--- begin MATERIAL SHOWN ---

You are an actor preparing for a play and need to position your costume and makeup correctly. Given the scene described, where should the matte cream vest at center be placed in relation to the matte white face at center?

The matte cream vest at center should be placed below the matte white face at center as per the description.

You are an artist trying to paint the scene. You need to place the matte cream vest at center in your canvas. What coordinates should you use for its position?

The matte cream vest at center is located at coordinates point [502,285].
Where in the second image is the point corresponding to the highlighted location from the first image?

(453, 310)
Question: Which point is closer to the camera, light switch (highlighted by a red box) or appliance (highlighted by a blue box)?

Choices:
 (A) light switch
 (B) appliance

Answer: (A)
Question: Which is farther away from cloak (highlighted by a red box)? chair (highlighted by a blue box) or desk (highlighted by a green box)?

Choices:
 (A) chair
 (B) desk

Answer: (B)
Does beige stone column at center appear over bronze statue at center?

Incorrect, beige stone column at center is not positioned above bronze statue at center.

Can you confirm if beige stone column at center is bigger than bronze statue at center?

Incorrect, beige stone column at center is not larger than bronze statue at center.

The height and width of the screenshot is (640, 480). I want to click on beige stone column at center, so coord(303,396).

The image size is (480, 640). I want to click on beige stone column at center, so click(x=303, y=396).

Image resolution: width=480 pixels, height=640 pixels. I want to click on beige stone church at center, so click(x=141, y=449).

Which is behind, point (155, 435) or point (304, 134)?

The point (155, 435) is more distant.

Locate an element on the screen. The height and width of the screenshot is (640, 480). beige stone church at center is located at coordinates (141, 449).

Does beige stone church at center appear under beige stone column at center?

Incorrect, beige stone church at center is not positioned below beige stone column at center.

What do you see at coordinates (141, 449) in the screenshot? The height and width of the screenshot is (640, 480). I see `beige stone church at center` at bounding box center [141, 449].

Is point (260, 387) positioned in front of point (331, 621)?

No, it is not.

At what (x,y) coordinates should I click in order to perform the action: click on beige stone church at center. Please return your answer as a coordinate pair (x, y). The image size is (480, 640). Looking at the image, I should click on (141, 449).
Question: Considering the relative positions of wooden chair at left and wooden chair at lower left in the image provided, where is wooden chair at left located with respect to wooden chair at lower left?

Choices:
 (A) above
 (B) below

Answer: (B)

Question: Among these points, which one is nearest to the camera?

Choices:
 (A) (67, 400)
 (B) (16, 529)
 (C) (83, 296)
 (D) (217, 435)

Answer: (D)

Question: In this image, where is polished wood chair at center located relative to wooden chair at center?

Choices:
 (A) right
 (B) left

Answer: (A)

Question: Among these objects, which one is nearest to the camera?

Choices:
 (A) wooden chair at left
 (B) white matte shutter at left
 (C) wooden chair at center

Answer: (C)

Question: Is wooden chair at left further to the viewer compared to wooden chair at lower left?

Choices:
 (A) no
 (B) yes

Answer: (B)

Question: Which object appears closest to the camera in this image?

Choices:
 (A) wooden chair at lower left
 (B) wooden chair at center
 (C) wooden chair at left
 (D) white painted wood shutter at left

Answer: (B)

--- end MATERIAL SHOWN ---
--- begin MATERIAL SHOWN ---

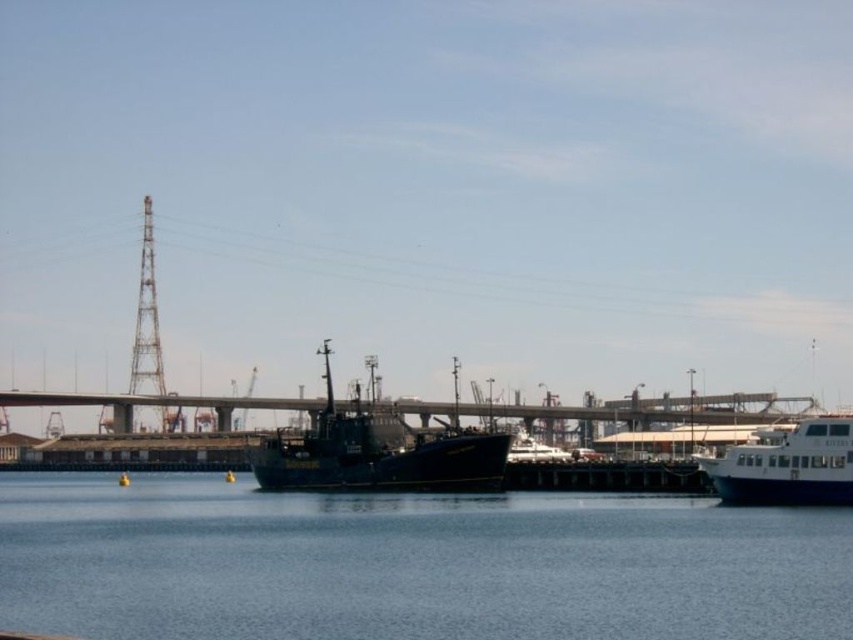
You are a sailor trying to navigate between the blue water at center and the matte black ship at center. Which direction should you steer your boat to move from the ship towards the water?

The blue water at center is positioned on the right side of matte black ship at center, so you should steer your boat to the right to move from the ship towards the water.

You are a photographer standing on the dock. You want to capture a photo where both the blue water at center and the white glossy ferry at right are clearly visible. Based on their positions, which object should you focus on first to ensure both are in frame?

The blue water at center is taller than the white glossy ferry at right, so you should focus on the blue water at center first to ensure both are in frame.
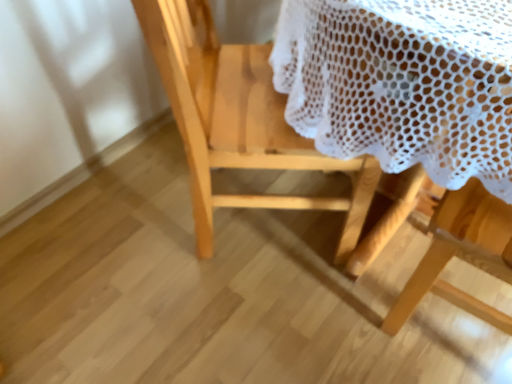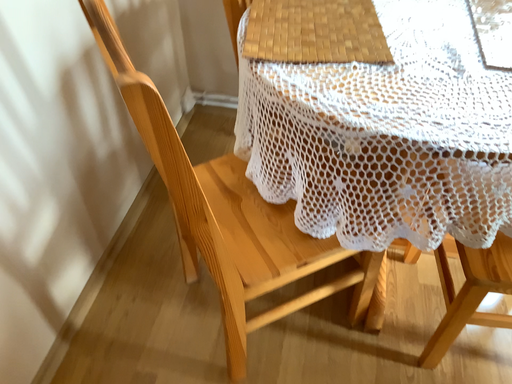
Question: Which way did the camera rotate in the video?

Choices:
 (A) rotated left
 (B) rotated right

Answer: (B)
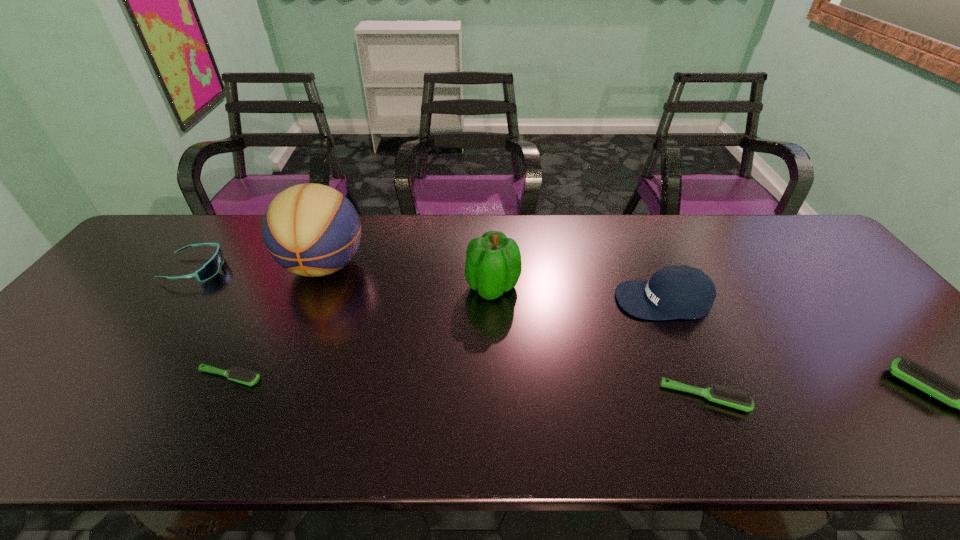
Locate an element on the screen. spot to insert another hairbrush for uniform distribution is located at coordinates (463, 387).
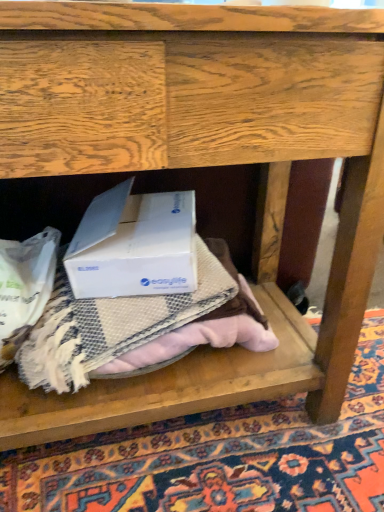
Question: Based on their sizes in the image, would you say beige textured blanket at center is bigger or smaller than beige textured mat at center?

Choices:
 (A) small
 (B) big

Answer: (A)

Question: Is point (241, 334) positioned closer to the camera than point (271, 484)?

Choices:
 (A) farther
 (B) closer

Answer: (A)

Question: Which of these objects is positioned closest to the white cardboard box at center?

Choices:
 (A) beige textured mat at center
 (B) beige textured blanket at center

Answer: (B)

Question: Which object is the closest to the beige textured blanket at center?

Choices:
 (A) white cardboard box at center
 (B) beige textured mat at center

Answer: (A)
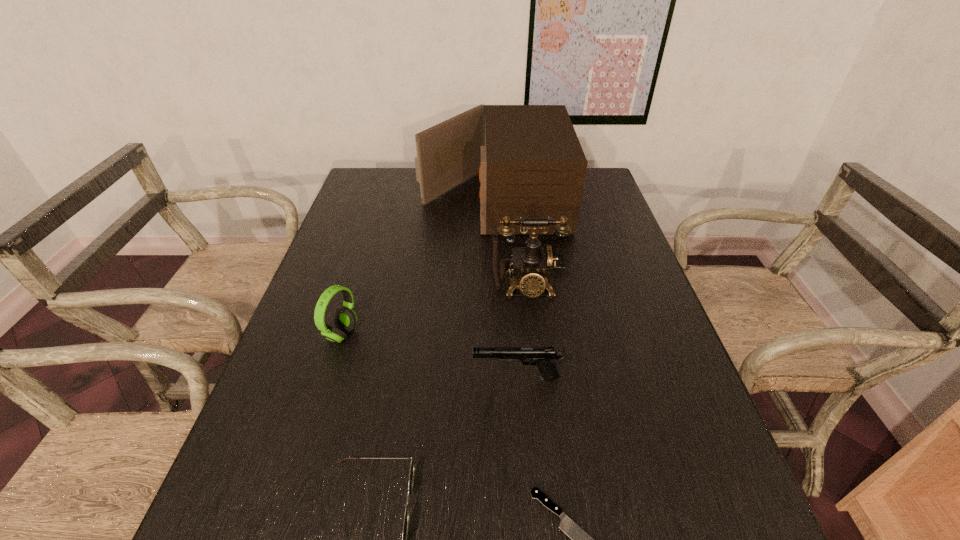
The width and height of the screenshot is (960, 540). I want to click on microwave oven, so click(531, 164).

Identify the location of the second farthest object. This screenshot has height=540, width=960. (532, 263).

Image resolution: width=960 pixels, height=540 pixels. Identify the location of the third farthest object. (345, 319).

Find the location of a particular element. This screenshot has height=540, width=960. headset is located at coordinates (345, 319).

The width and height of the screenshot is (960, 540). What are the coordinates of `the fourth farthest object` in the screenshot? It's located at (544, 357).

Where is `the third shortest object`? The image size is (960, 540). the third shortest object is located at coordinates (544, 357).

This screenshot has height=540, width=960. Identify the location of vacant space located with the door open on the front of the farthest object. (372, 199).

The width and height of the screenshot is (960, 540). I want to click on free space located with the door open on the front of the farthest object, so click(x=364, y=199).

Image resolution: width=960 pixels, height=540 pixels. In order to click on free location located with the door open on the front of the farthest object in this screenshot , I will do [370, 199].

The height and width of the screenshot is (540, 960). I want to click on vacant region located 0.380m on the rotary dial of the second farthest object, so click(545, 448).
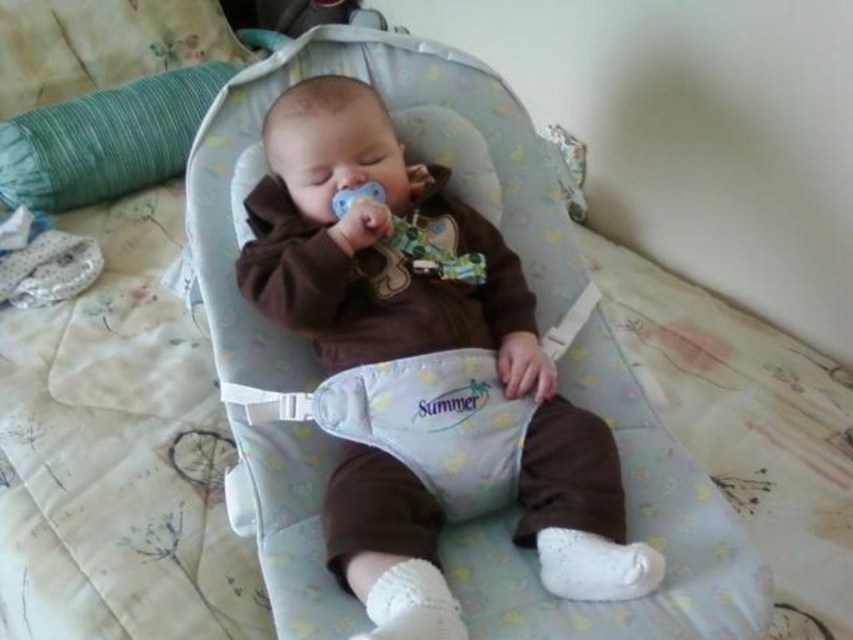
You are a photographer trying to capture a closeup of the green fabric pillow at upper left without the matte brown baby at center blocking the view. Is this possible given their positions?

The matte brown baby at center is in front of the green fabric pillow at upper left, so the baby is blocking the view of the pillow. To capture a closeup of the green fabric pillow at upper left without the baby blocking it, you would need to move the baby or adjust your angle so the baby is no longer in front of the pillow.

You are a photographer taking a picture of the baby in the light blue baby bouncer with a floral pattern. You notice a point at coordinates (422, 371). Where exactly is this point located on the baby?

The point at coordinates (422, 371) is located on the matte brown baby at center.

--- end MATERIAL SHOWN ---

■ EXERCISE INSTRUCTIONS
Copy the material from the line with "Question: Among these points, which" to the line with "(D) white painted wood shutter at left", changing every "wooden chair" to "timber chair" and leaving everything else as it is.

■ RESULT
Question: Among these points, which one is nearest to the camera?

Choices:
 (A) (67, 400)
 (B) (16, 529)
 (C) (83, 296)
 (D) (217, 435)

Answer: (D)

Question: In this image, where is polished wood chair at center located relative to timber chair at center?

Choices:
 (A) right
 (B) left

Answer: (A)

Question: Among these objects, which one is nearest to the camera?

Choices:
 (A) timber chair at left
 (B) white matte shutter at left
 (C) timber chair at center

Answer: (C)

Question: Is timber chair at left further to the viewer compared to timber chair at lower left?

Choices:
 (A) no
 (B) yes

Answer: (B)

Question: Which object appears closest to the camera in this image?

Choices:
 (A) timber chair at lower left
 (B) timber chair at center
 (C) timber chair at left
 (D) white painted wood shutter at left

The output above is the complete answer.